- Exercise: Your task is to restate exactly the lines from the one holding "none -> blue brick A4:A5 level 1" to the end of the entries below, inclusive.

- Records to use:
────────────────────────────────────────

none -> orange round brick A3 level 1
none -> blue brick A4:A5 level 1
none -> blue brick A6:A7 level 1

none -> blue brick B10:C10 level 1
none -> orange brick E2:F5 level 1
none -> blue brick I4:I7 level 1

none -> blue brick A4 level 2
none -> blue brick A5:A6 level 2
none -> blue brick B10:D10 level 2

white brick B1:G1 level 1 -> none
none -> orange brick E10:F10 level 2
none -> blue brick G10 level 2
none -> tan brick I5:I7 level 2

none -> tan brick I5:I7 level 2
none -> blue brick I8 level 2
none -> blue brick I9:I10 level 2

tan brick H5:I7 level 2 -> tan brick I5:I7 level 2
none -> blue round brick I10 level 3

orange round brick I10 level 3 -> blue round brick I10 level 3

────────────────────────────────────────

- Answer to this exercise:
none -> blue brick A4:A5 level 1
none -> blue brick A6:A7 level 1

none -> blue brick B10:C10 level 1
none -> orange brick E2:F5 level 1
none -> blue brick I4:I7 level 1

none -> blue brick A4 level 2
none -> blue brick A5:A6 level 2
none -> blue brick B10:D10 level 2

white brick B1:G1 level 1 -> none
none -> orange brick E10:F10 level 2
none -> blue brick G10 level 2
none -> tan brick I5:I7 level 2

none -> tan brick I5:I7 level 2
none -> blue brick I8 level 2
none -> blue brick I9:I10 level 2

tan brick H5:I7 level 2 -> tan brick I5:I7 level 2
none -> blue round brick I10 level 3

orange round brick I10 level 3 -> blue round brick I10 level 3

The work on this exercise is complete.